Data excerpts

= Beginning of Section =

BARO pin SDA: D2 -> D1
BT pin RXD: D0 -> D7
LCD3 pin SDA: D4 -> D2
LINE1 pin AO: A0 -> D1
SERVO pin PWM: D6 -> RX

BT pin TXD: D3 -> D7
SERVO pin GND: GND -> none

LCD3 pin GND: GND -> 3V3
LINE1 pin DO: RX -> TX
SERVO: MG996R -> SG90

= End of Section =
= Beginning of Section =

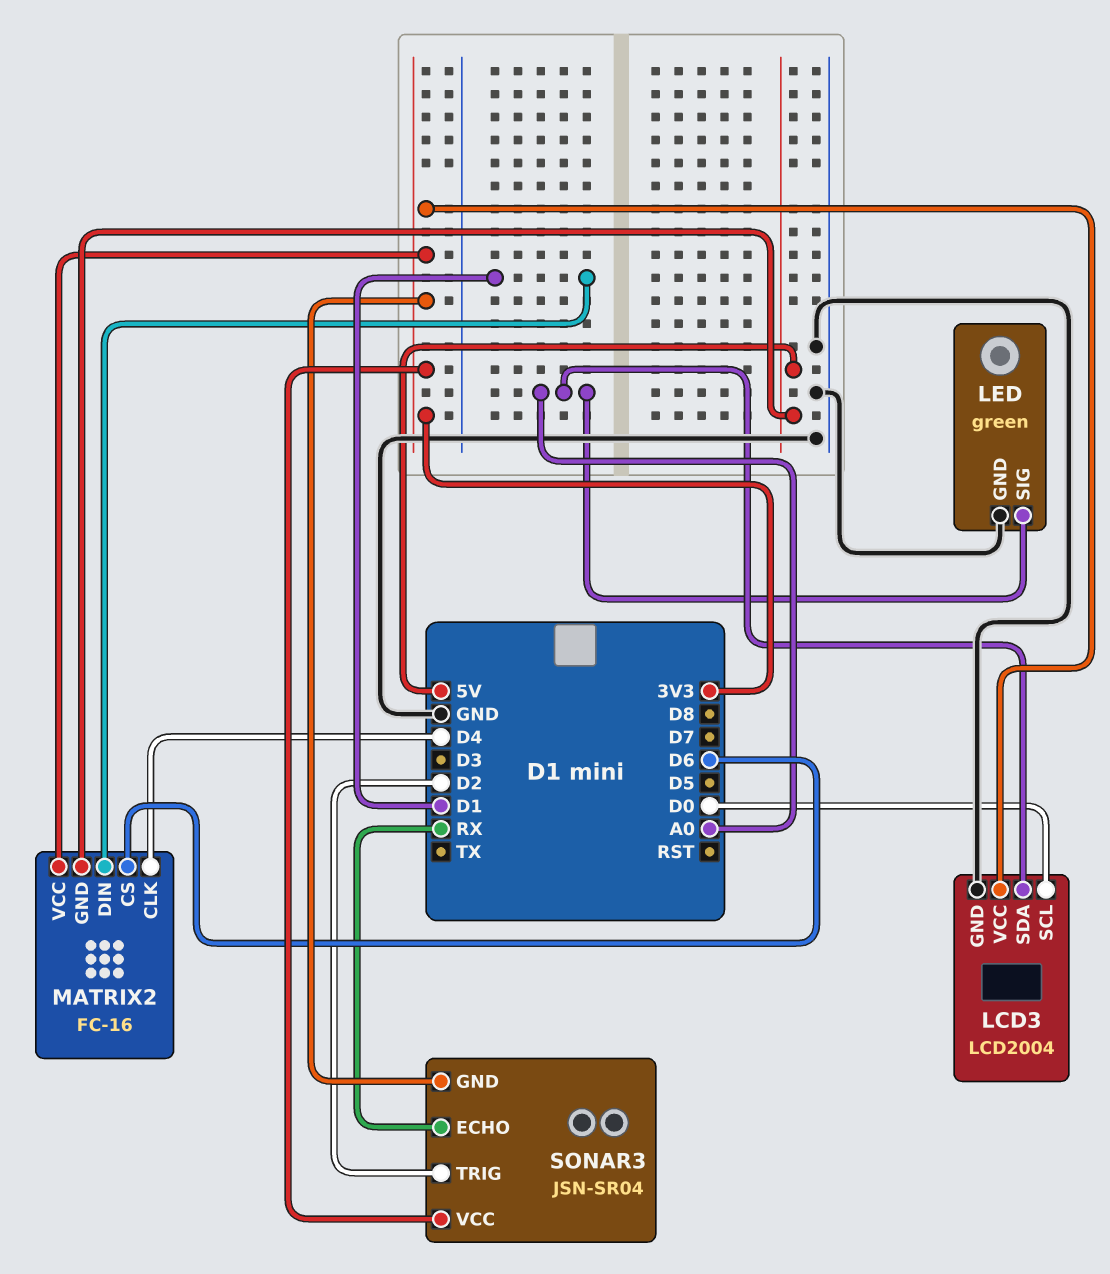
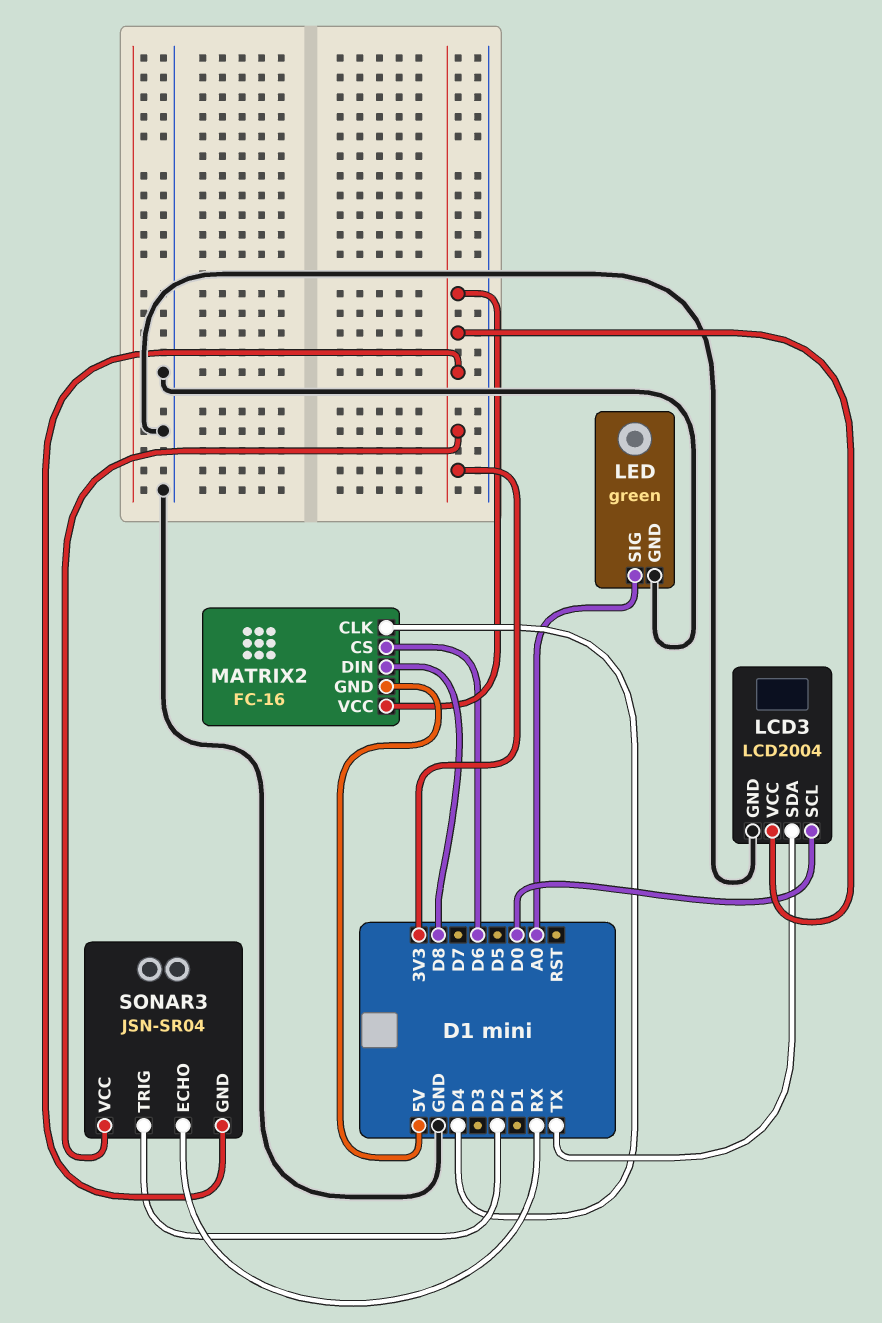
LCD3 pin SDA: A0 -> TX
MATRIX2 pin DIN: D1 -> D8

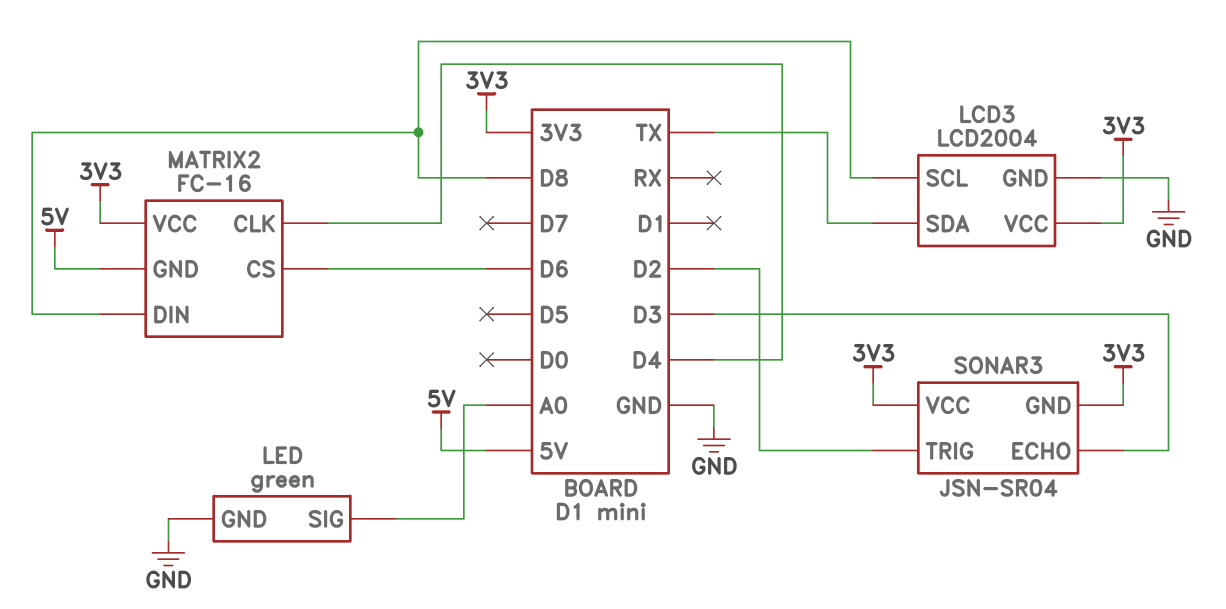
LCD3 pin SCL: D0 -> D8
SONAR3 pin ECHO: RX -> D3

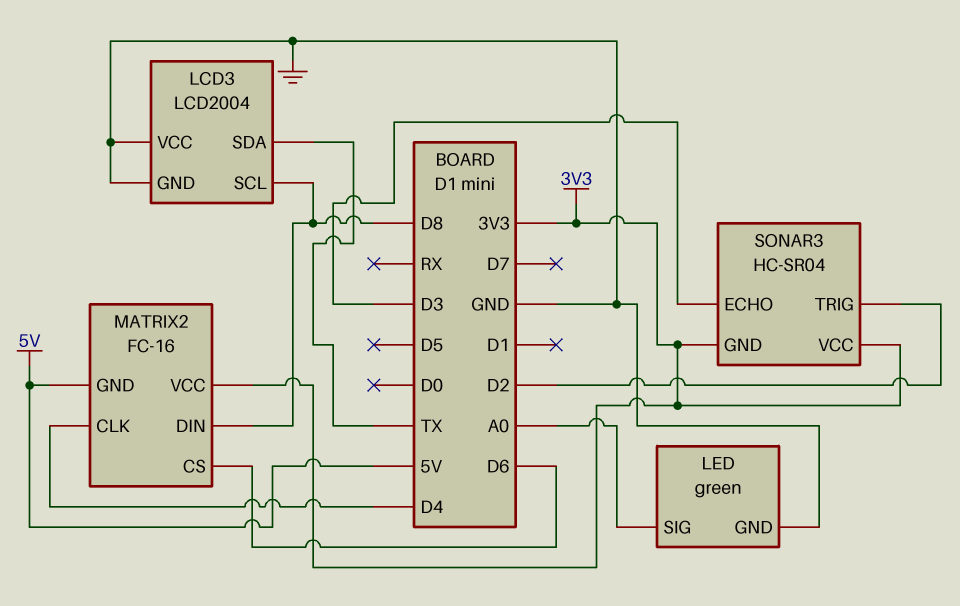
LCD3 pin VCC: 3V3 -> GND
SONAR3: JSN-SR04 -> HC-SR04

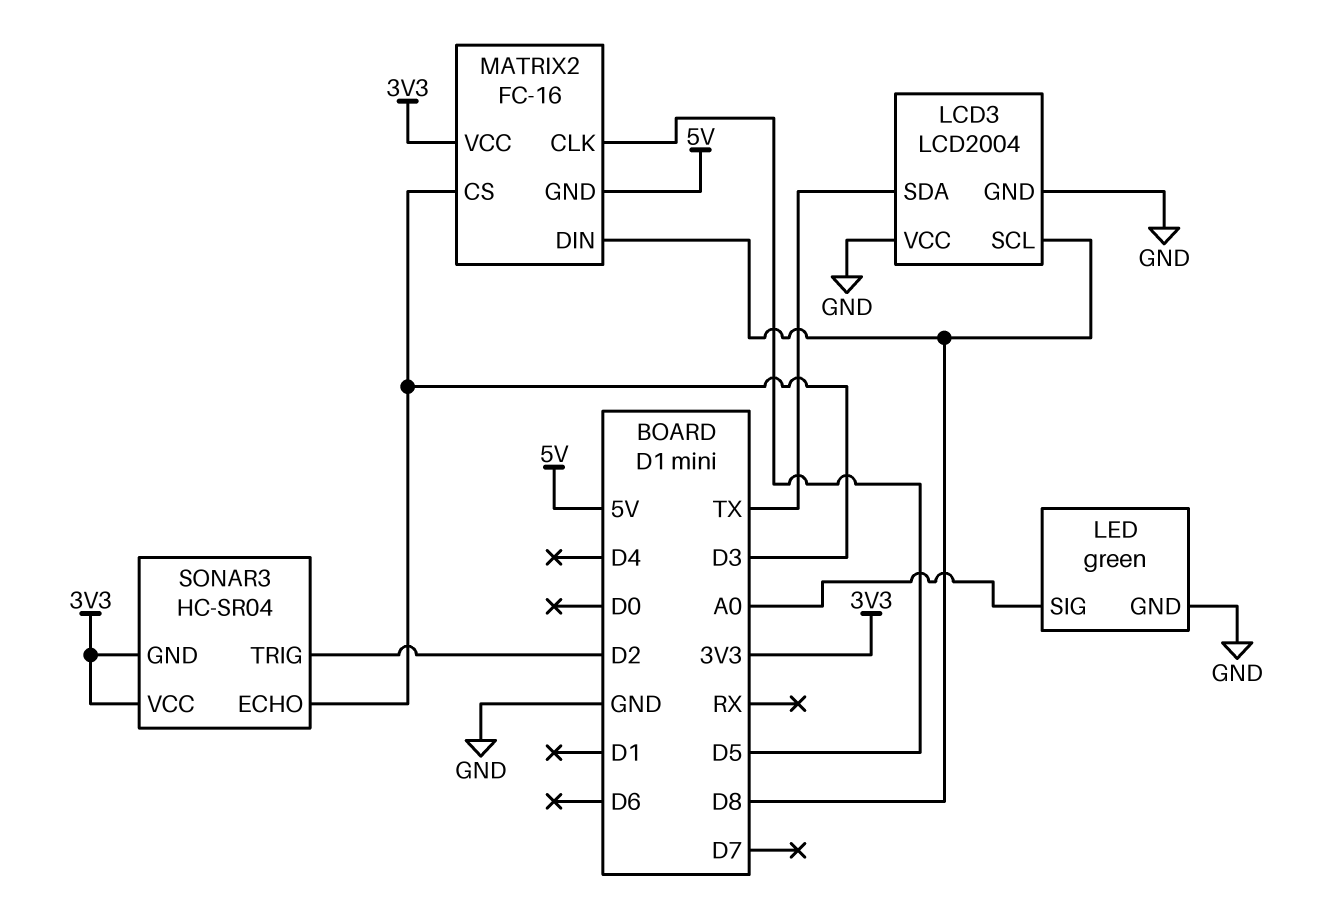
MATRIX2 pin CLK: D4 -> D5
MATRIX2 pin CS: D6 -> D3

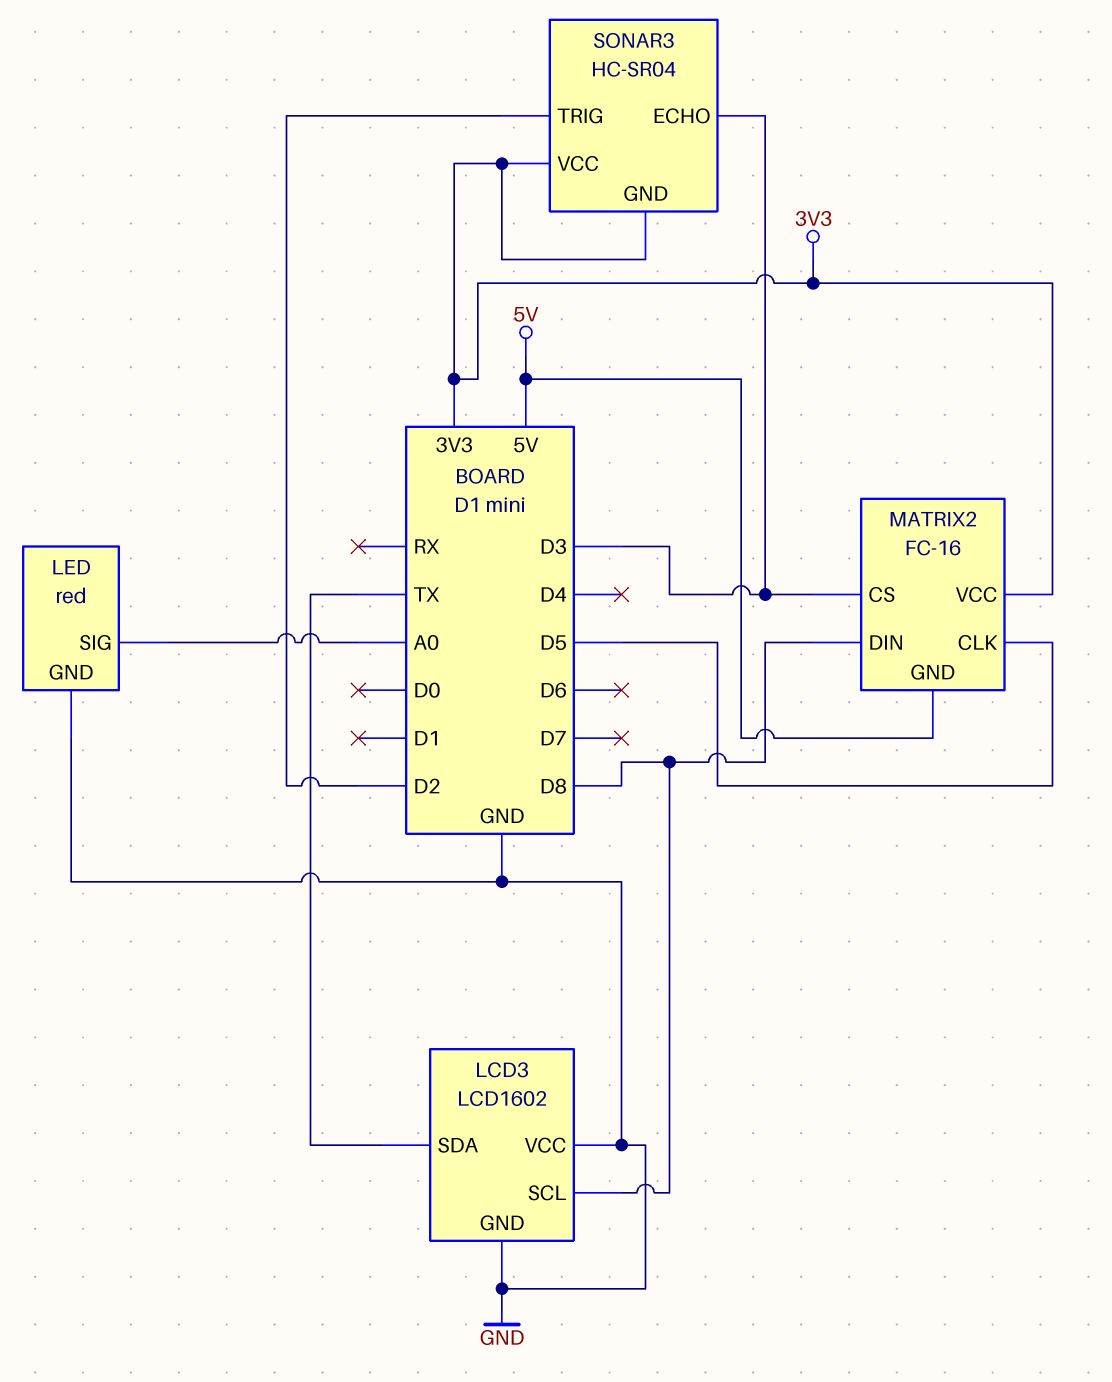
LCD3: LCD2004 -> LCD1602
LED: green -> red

= End of Section =

◆ Task: Write down again, exactly as given, only the lines above that fall from the line with "BARO pin SDA: D2 -> D1" to the line with "SERVO: MG996R -> SG90", inclusive.

◆ Answer to the exercise:
BARO pin SDA: D2 -> D1
BT pin RXD: D0 -> D7
LCD3 pin SDA: D4 -> D2
LINE1 pin AO: A0 -> D1
SERVO pin PWM: D6 -> RX

BT pin TXD: D3 -> D7
SERVO pin GND: GND -> none

LCD3 pin GND: GND -> 3V3
LINE1 pin DO: RX -> TX
SERVO: MG996R -> SG90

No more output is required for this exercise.